(YOUR INSTRUCTIONS): Reply with one number only: the count of lines below that contain the word "biały".

(Items from a data source)
=== Begin Enclosure ===
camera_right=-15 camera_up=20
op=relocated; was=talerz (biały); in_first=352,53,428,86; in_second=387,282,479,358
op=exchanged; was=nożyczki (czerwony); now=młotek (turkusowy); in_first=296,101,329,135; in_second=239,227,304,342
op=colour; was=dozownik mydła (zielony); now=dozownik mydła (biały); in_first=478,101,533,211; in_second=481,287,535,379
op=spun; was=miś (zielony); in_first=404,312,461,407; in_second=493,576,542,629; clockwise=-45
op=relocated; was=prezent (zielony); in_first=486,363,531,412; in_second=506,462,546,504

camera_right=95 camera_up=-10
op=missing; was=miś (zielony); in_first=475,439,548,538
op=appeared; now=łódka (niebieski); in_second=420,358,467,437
=== End Enclosure ===
(SOLUTION FOR THIS EXERCISE): 2